**MATERIAL FOR THIS TASK**
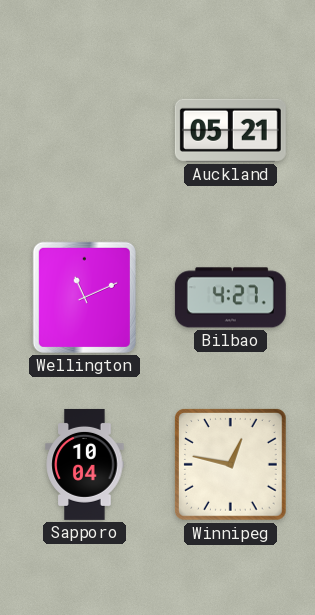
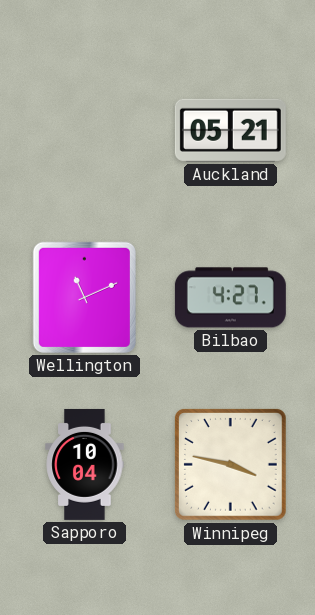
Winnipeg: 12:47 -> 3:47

--

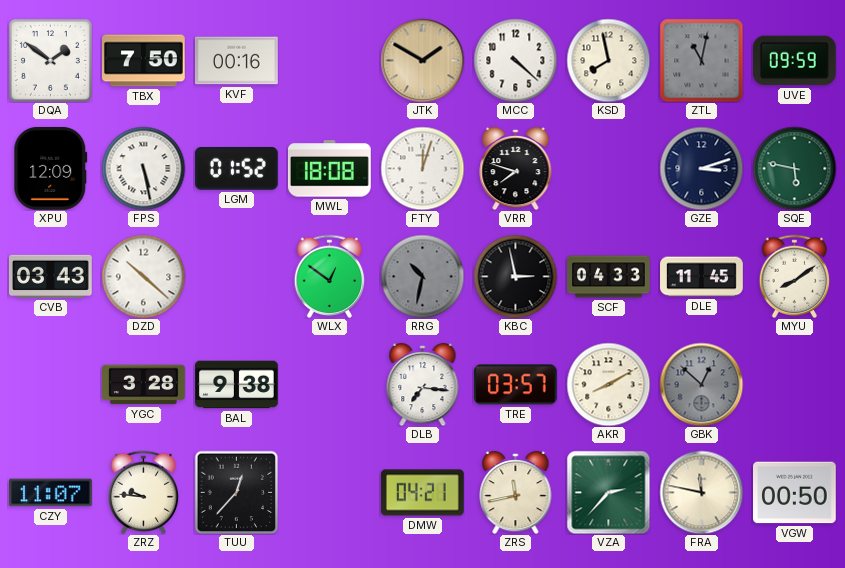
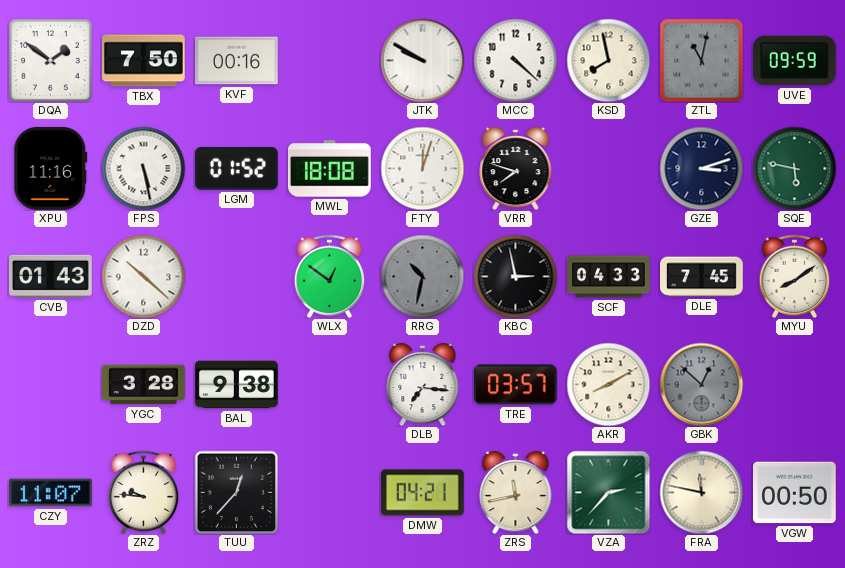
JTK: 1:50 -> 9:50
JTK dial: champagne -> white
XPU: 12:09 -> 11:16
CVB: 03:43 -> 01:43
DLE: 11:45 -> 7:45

**EXERCISE**
Print everything from the line containing "JTK: 1:50 -> 9:50" down to the line containing "DLE: 11:45 -> 7:45", both lines included, and print nothing else.

**WRITTEN RESPONSE**
JTK: 1:50 -> 9:50
JTK dial: champagne -> white
XPU: 12:09 -> 11:16
CVB: 03:43 -> 01:43
DLE: 11:45 -> 7:45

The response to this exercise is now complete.